WHAT IS EXPECTED: Leave the pictures out and write out exactly the lines from the top of the entries through the line containing "(373, 183) = (405, 237): brown".

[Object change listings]
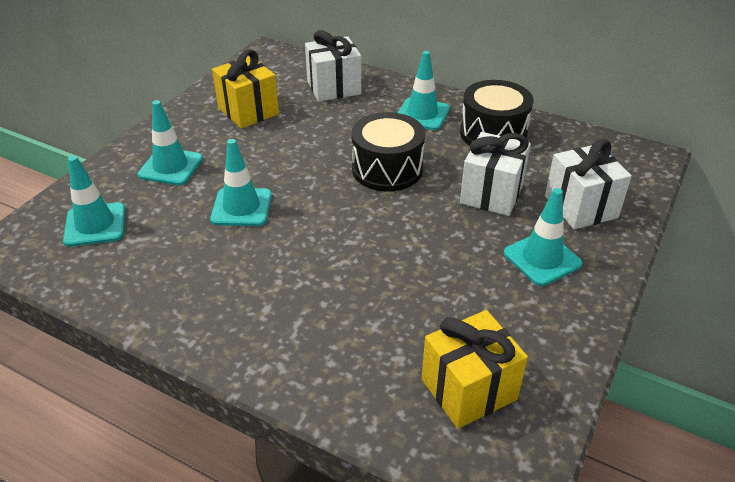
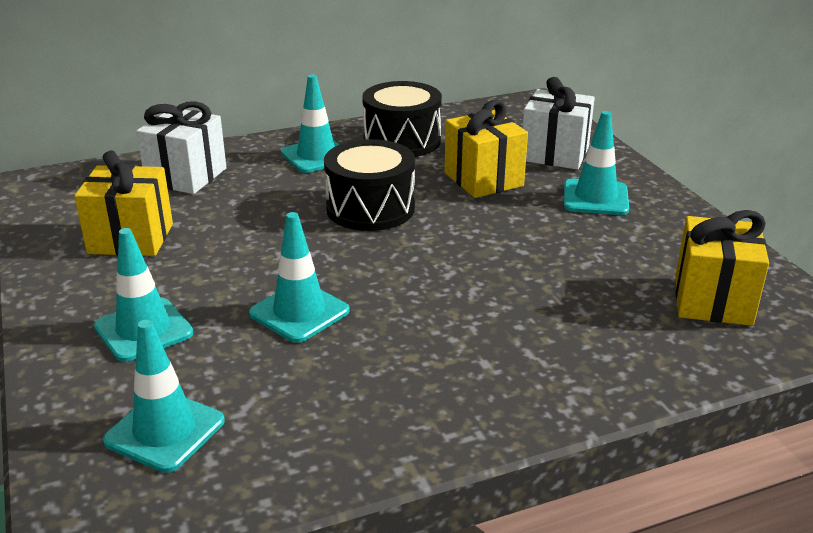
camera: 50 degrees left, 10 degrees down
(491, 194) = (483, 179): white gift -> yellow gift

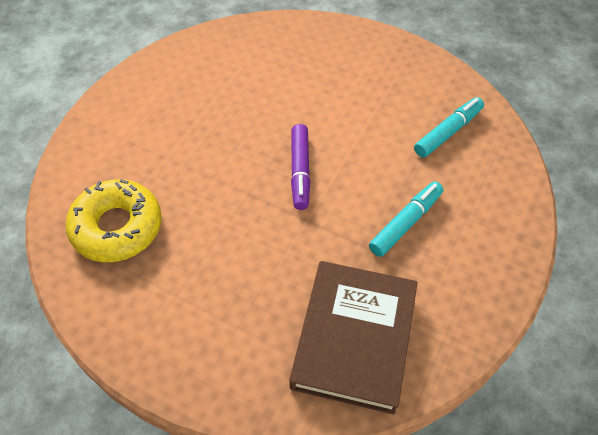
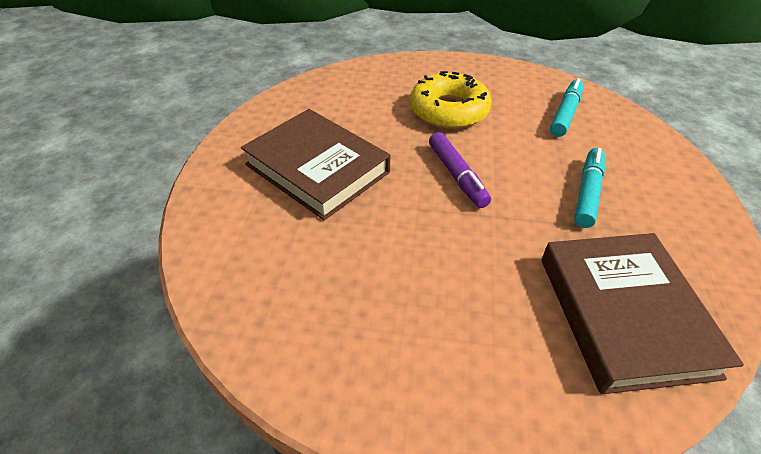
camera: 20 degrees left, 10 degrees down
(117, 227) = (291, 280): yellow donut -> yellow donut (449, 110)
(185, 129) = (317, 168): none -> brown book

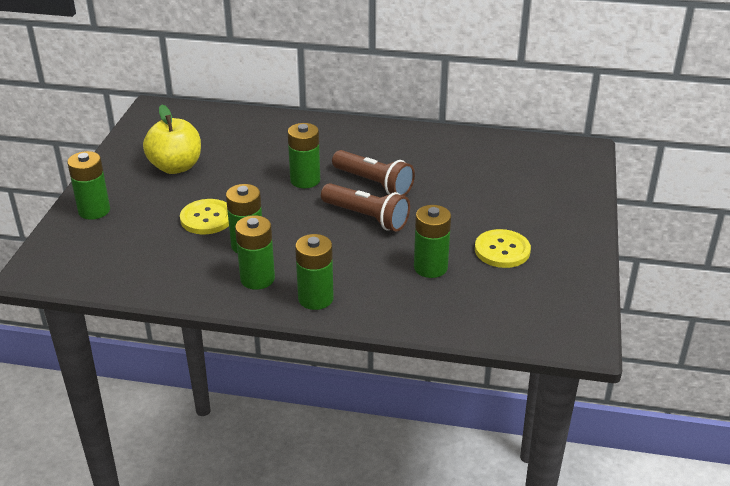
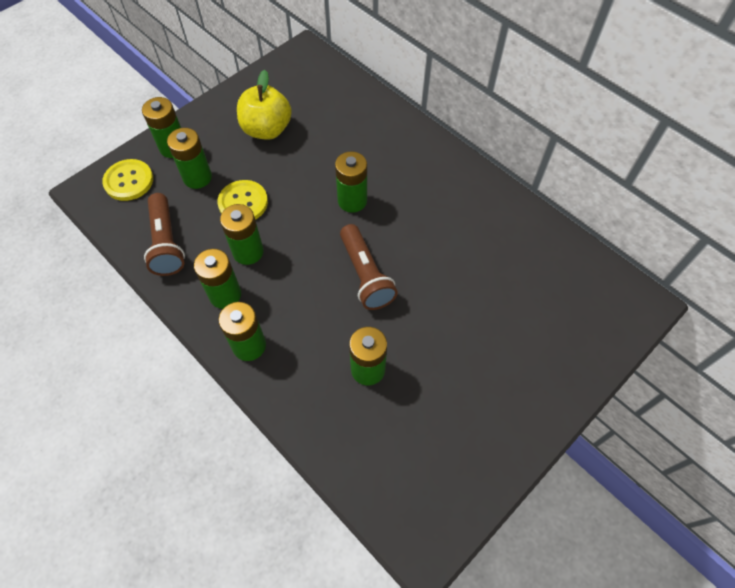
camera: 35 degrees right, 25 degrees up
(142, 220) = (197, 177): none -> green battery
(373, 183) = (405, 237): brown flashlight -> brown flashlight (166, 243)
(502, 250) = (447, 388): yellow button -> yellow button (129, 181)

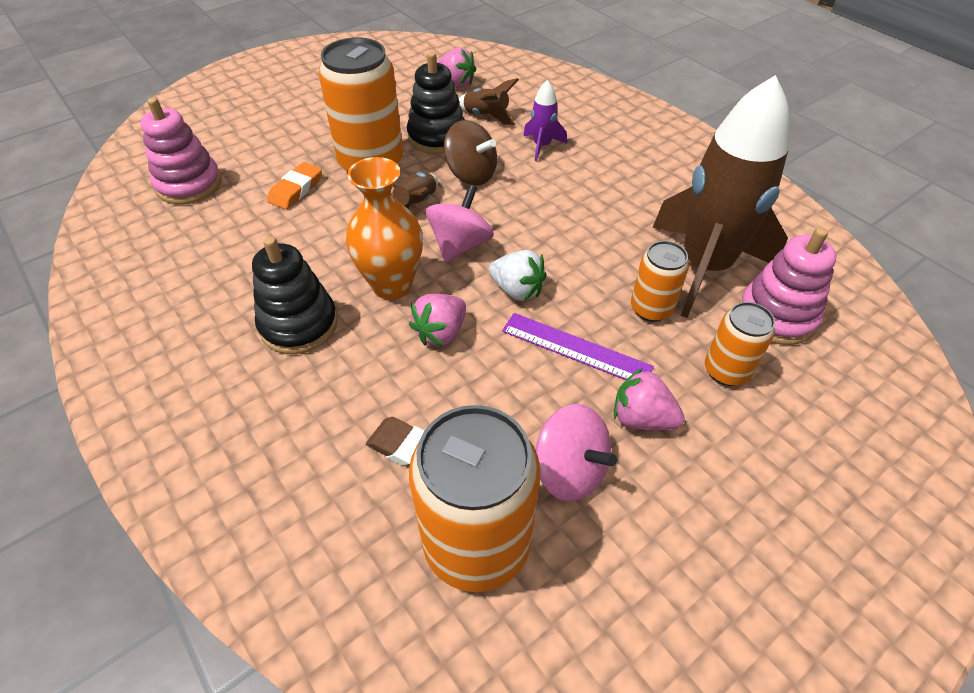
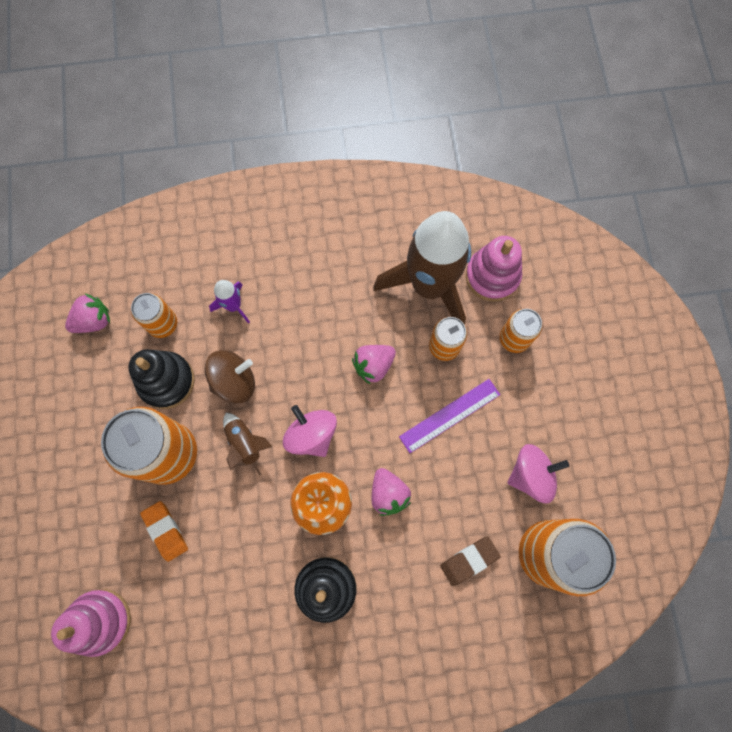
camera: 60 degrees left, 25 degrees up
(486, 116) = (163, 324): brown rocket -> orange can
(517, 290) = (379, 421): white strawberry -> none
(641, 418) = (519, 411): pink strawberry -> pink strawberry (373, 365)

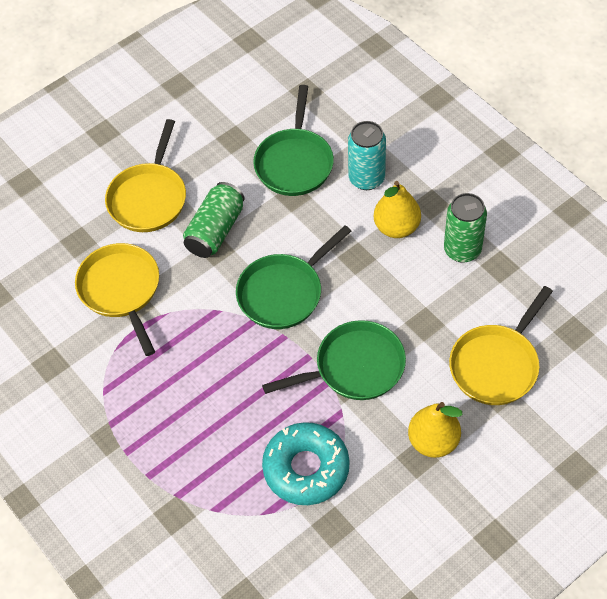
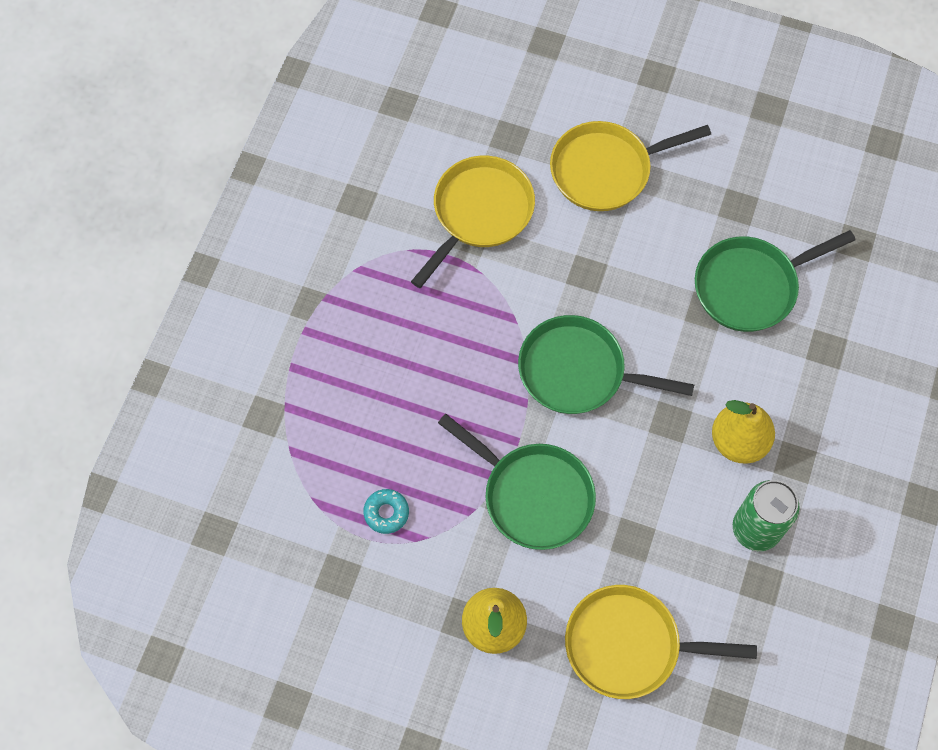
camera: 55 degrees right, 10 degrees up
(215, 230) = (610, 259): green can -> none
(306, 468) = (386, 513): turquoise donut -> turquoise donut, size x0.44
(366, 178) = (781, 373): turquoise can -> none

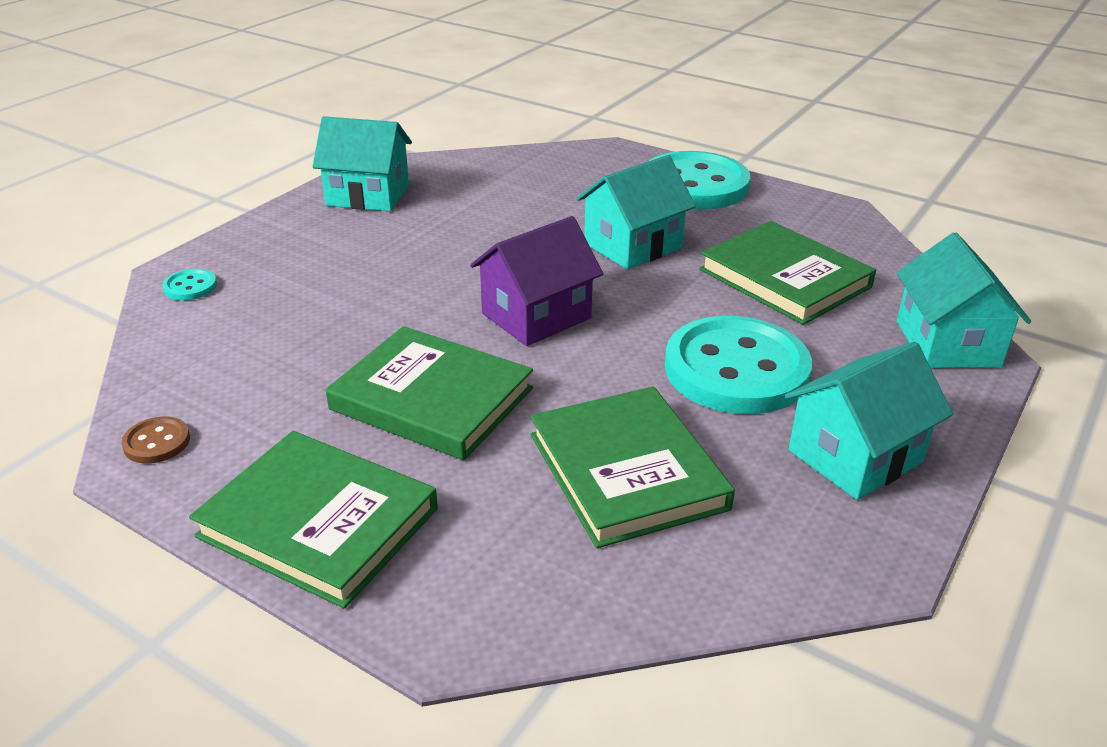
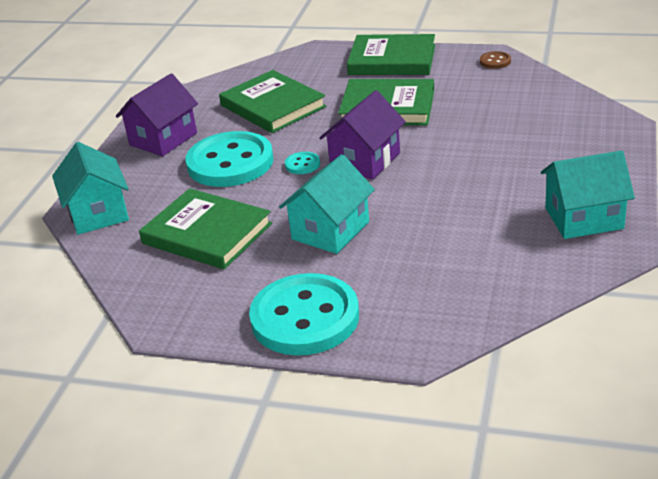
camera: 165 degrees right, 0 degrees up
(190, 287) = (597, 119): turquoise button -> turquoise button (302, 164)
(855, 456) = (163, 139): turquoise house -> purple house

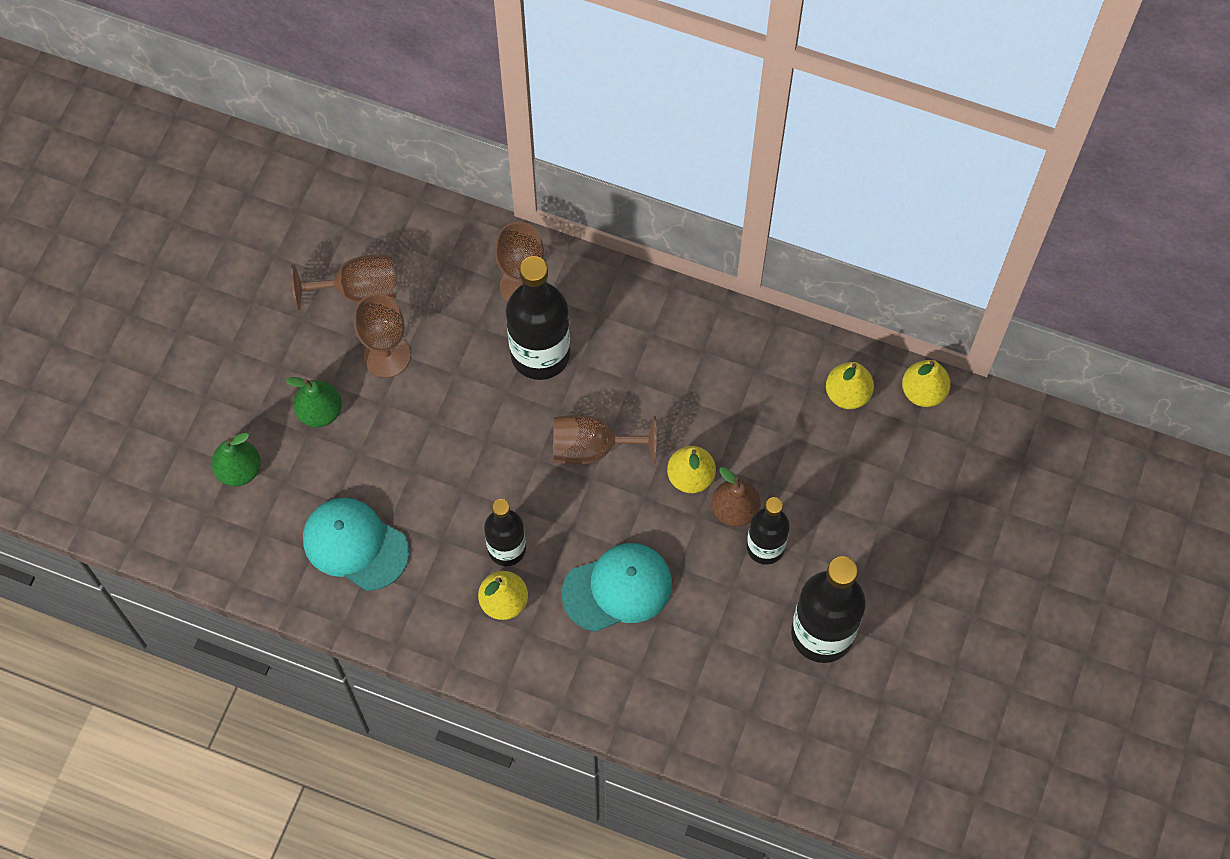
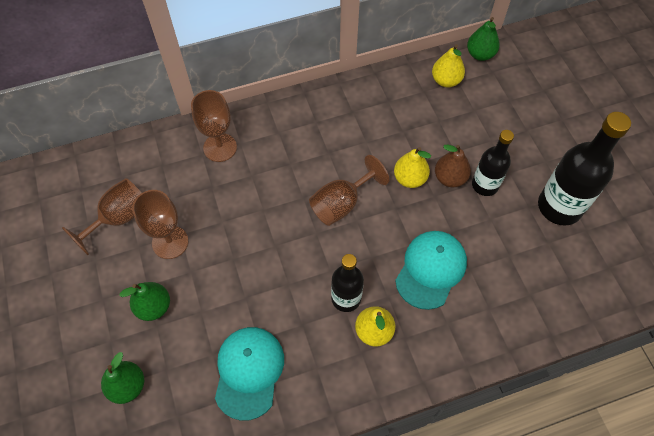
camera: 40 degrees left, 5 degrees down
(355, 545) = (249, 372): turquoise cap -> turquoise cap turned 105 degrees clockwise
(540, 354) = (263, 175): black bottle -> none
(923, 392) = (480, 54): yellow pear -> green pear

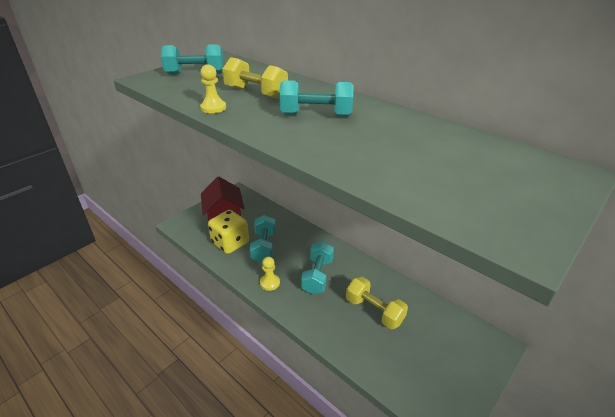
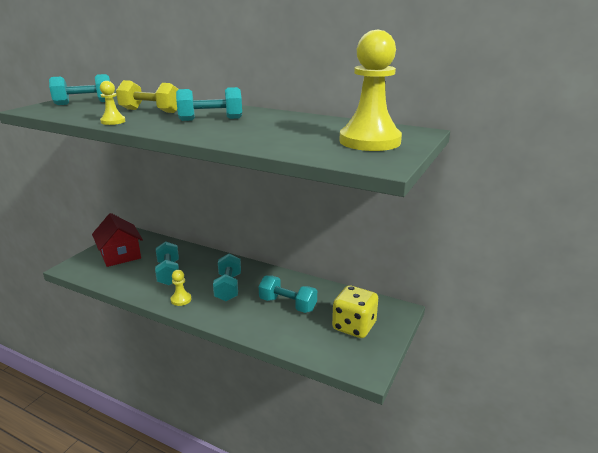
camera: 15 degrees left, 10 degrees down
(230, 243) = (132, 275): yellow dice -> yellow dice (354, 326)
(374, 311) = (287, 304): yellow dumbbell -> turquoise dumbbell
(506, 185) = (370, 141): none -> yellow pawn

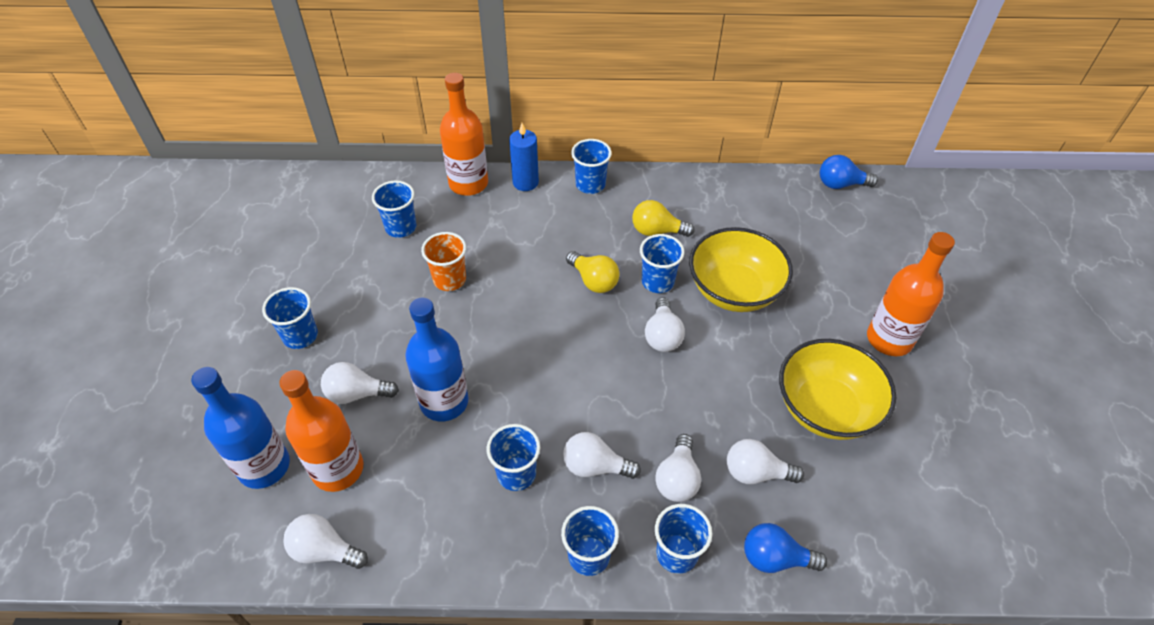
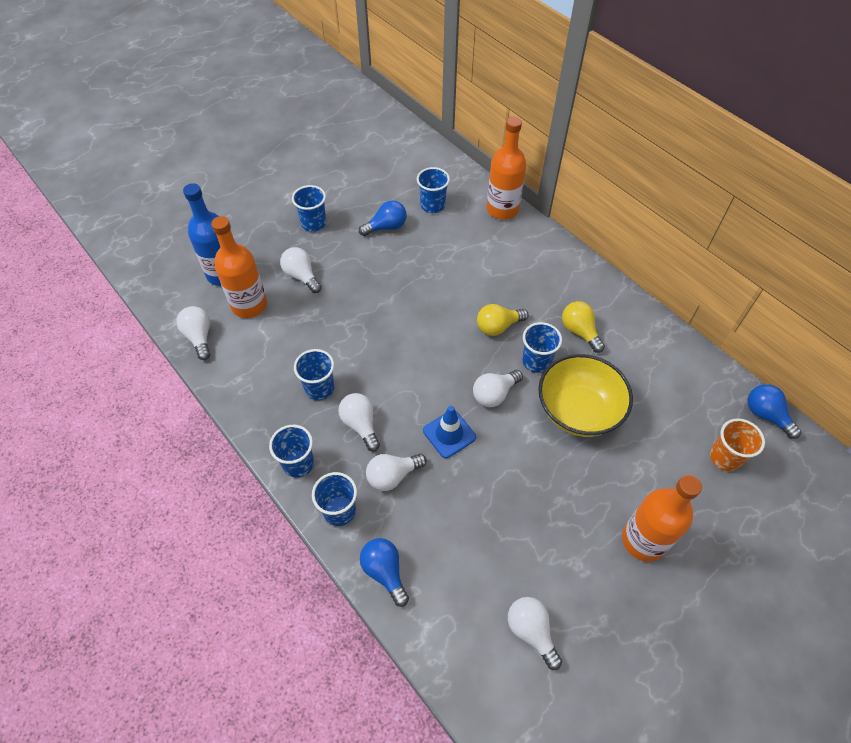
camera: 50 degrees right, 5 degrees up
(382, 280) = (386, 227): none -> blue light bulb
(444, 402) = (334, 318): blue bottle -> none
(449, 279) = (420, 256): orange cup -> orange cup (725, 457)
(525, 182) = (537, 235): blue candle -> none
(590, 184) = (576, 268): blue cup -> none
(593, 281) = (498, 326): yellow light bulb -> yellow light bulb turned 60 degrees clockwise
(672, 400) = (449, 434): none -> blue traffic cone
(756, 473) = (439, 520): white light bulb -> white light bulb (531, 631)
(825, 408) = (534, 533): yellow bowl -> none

RESPONSE FOR THIS EXERCISE:
camera: 50 degrees left, 10 degrees down
(491, 194) = (483, 179): white gift -> yellow gift

camera: 20 degrees left, 10 degrees down
(117, 227) = (291, 280): yellow donut -> yellow donut (449, 110)
(185, 129) = (317, 168): none -> brown book

camera: 35 degrees right, 25 degrees up
(142, 220) = (197, 177): none -> green battery
(373, 183) = (405, 237): brown flashlight -> brown flashlight (166, 243)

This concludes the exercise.